╔══

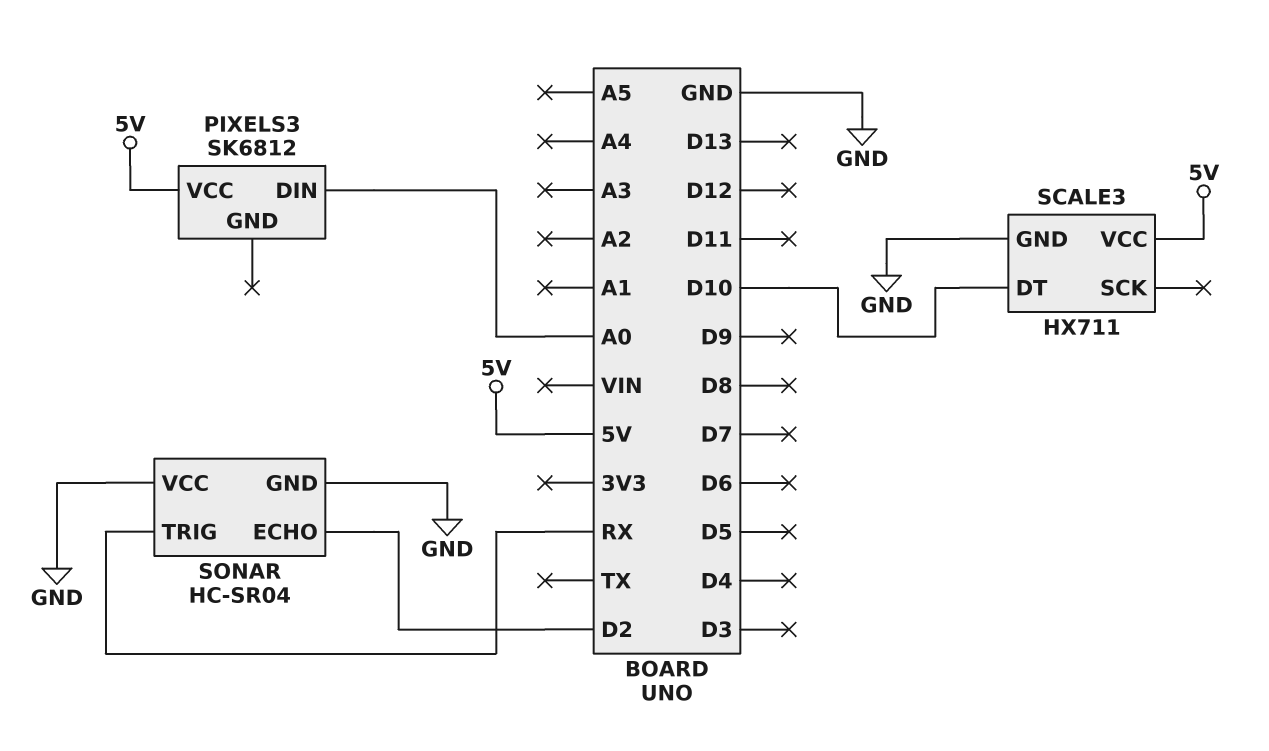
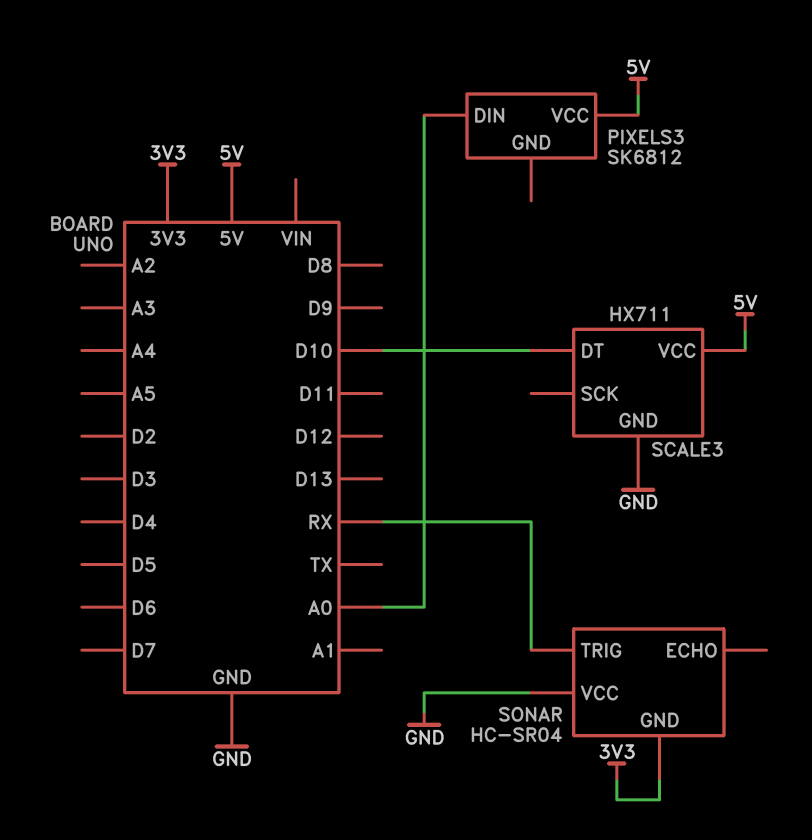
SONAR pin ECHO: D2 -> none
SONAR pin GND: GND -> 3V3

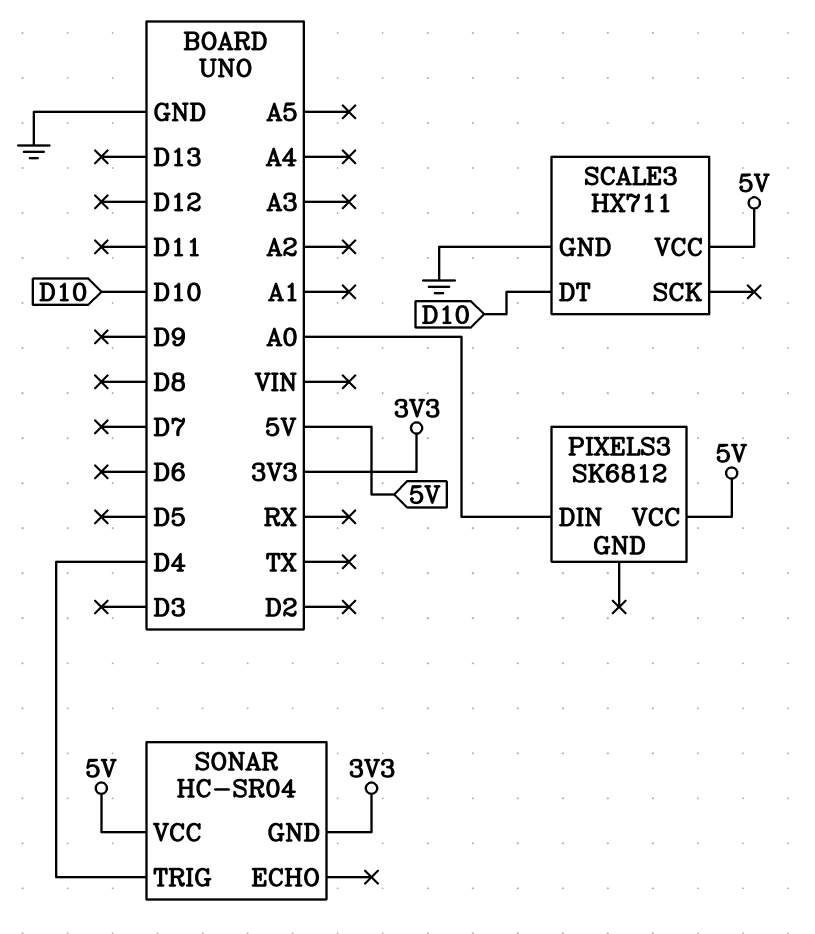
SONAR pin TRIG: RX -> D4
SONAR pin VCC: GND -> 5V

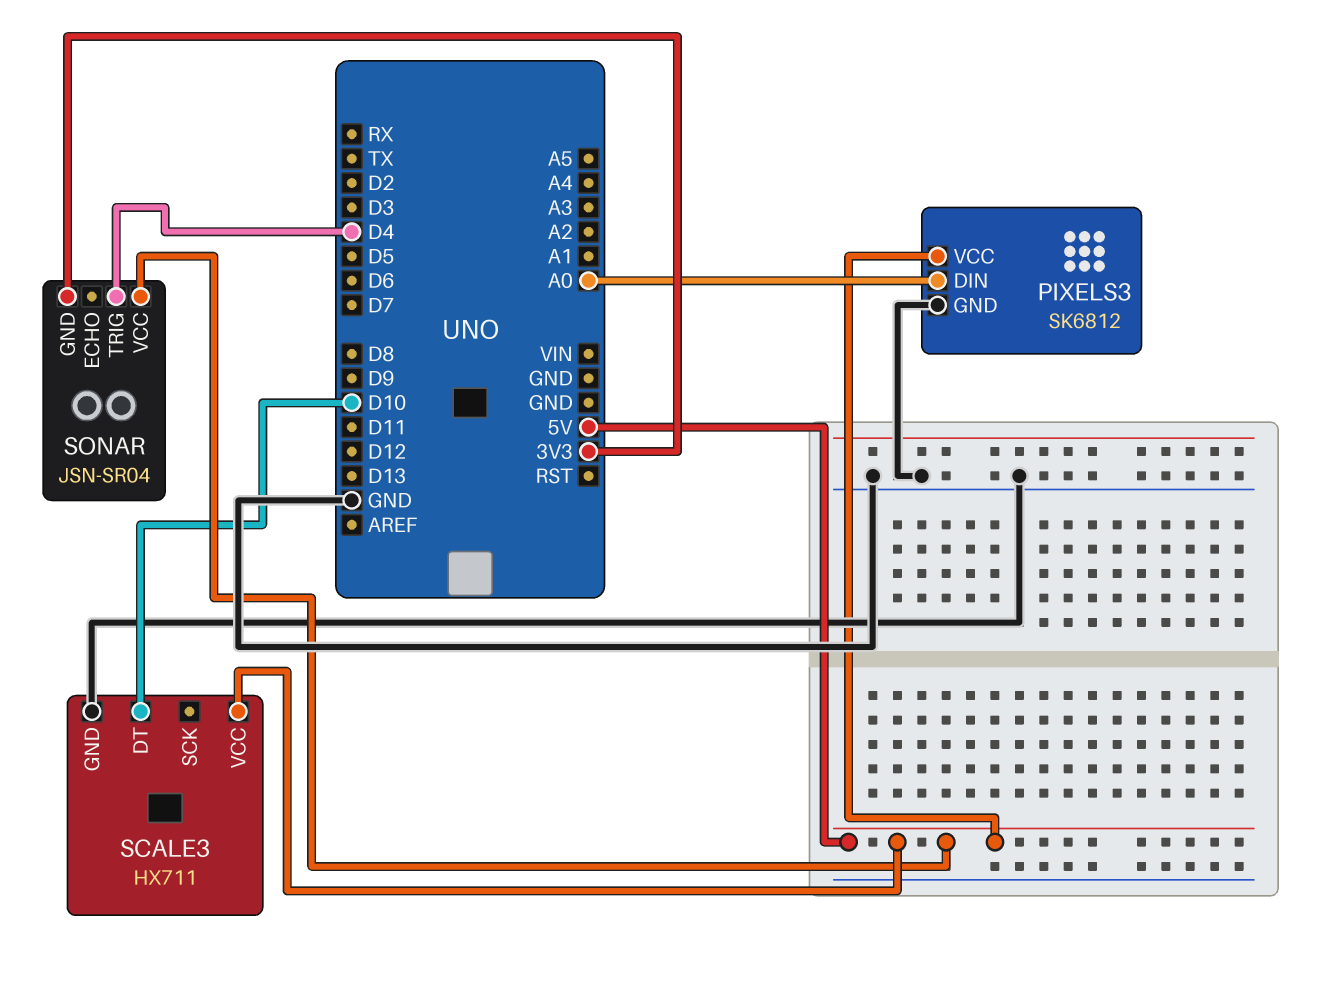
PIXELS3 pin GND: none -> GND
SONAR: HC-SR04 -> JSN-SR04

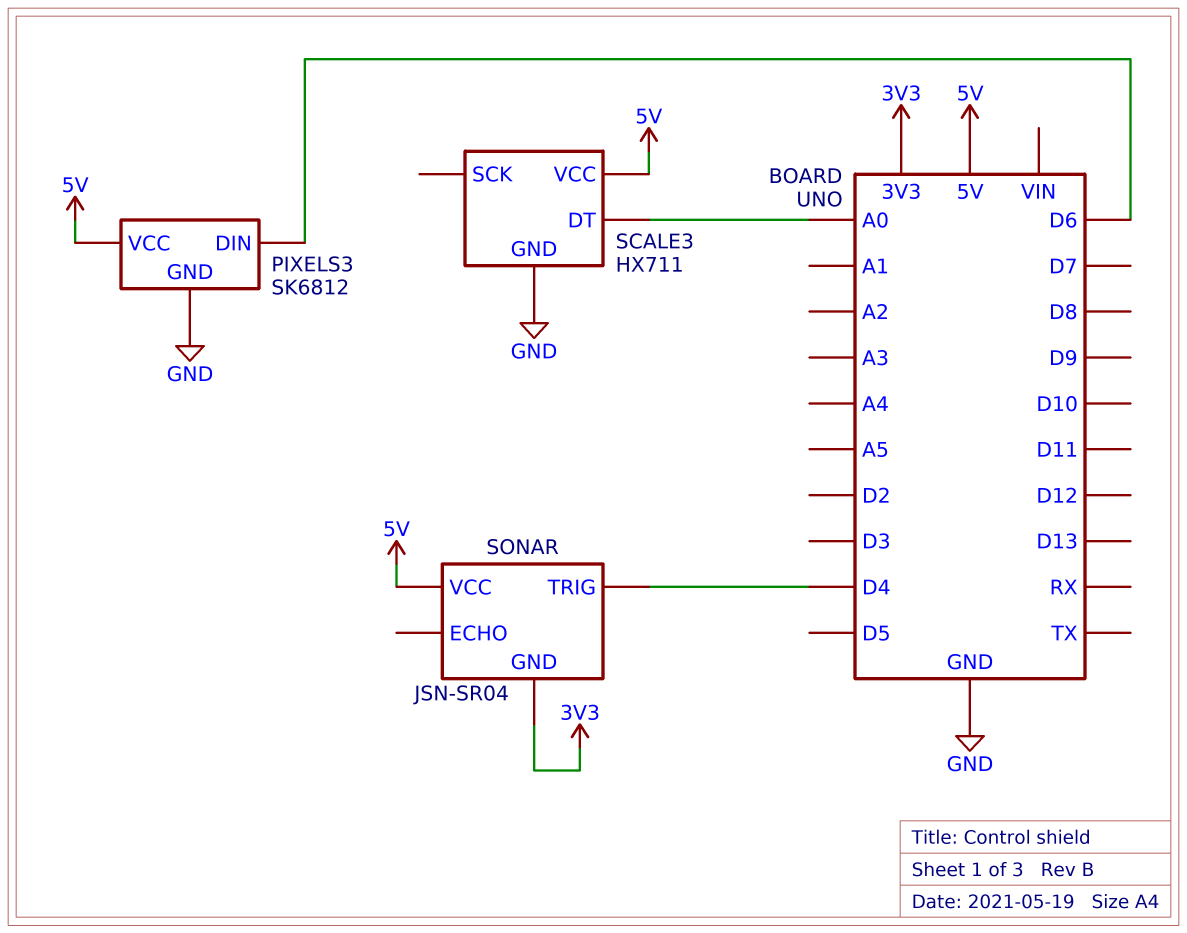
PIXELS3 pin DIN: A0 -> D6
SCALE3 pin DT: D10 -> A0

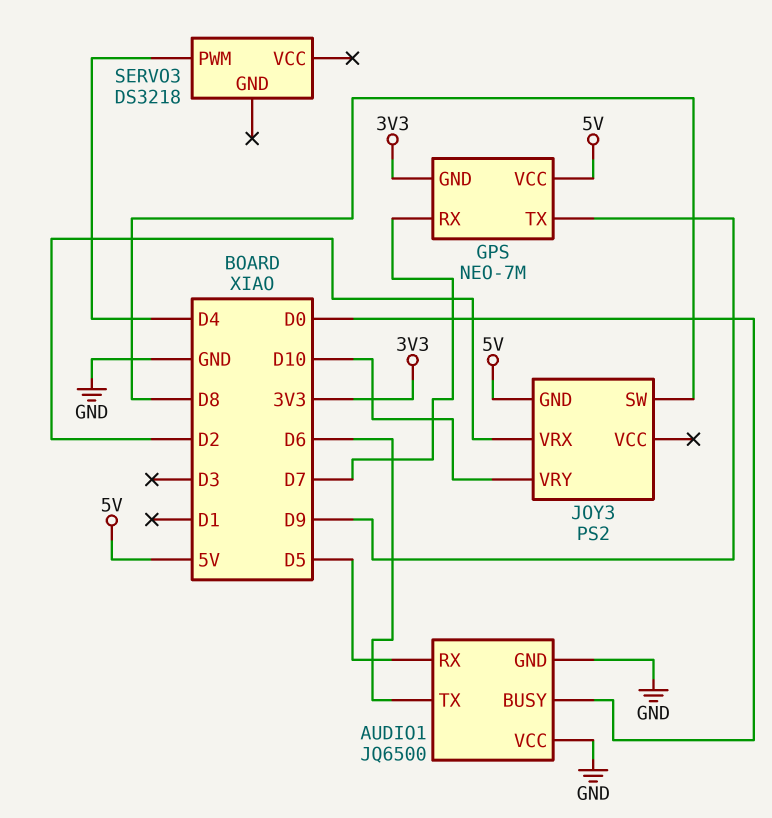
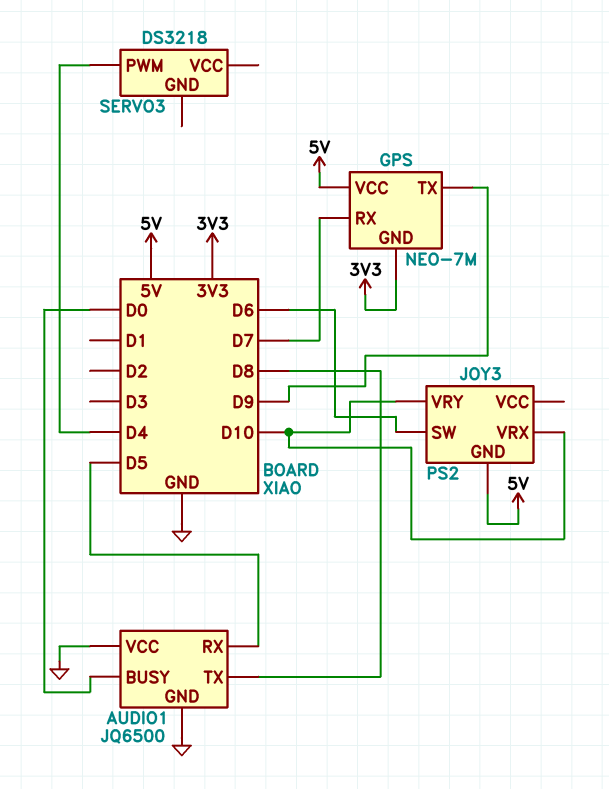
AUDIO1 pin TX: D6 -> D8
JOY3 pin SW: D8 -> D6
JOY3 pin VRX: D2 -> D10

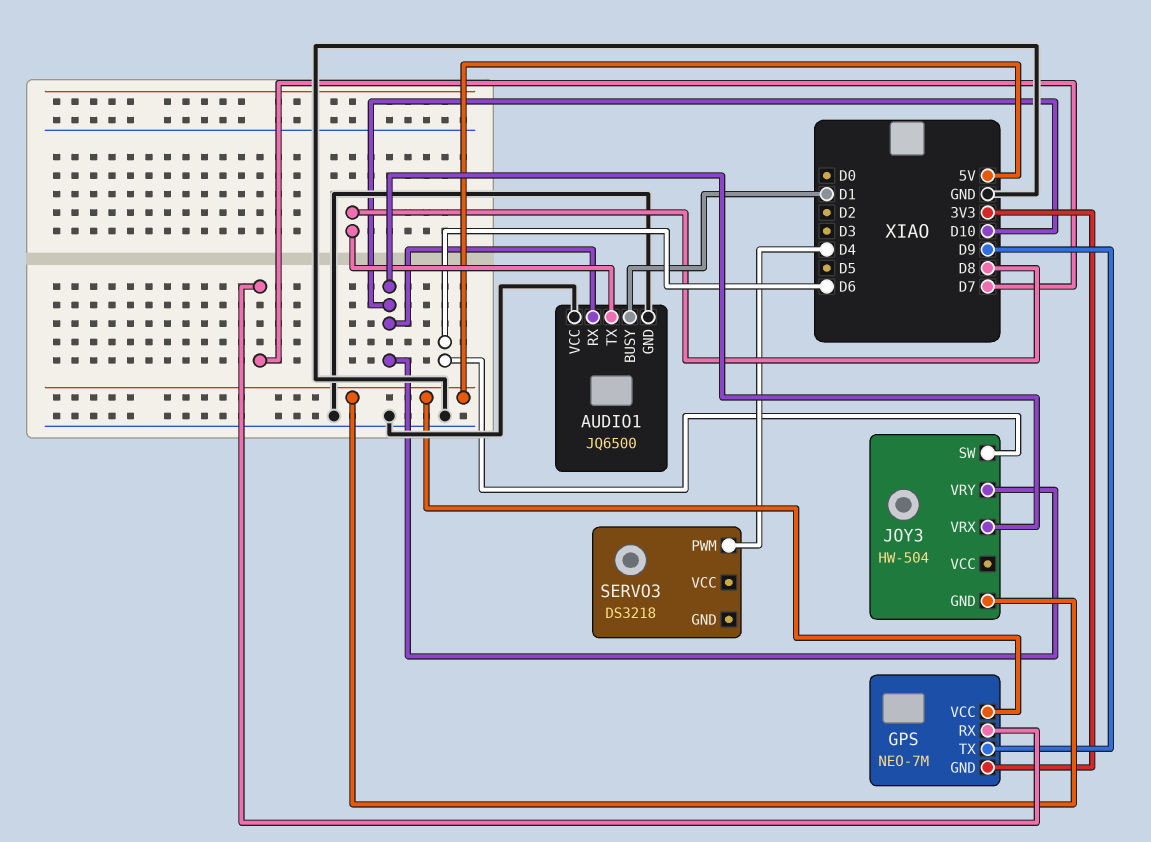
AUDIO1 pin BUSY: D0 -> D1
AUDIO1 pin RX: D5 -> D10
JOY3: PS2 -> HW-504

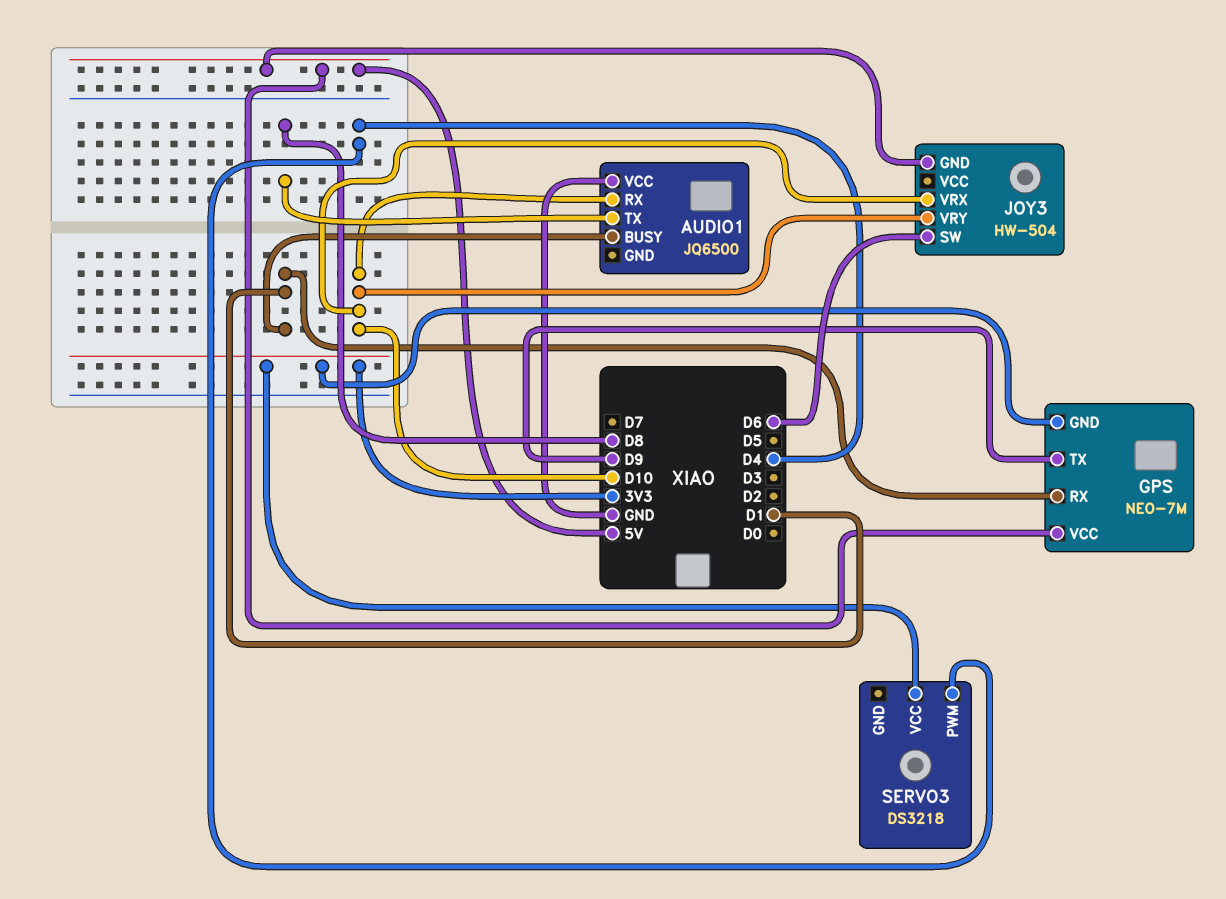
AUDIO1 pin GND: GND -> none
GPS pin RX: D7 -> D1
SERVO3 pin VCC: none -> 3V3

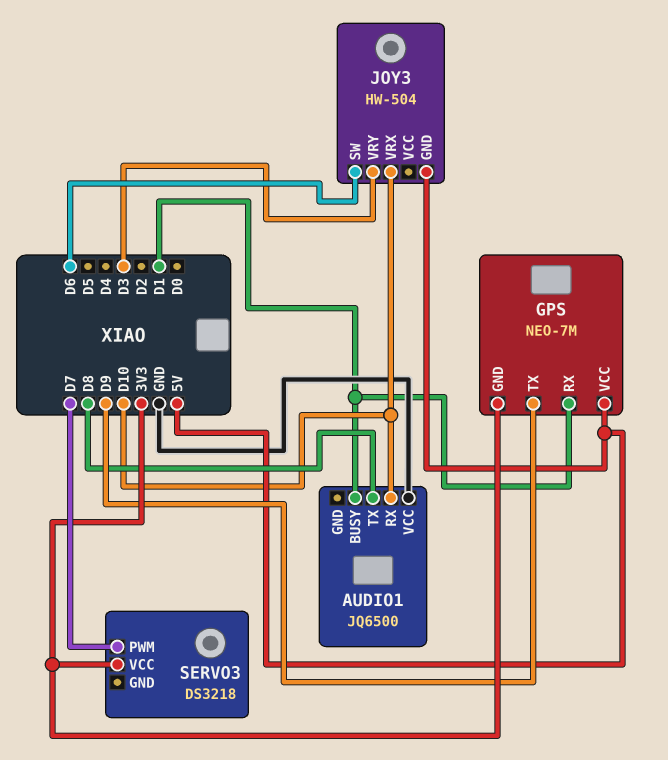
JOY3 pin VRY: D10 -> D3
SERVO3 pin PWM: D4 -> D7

╚══

> _Directions_
Copy exactly the lines from the line containing "JOY3 pin VRX: D2 -> D10" through the last line of the records, both included, and omit every picture.

> _Written reply_
JOY3 pin VRX: D2 -> D10

AUDIO1 pin BUSY: D0 -> D1
AUDIO1 pin RX: D5 -> D10
JOY3: PS2 -> HW-504

AUDIO1 pin GND: GND -> none
GPS pin RX: D7 -> D1
SERVO3 pin VCC: none -> 3V3

JOY3 pin VRY: D10 -> D3
SERVO3 pin PWM: D4 -> D7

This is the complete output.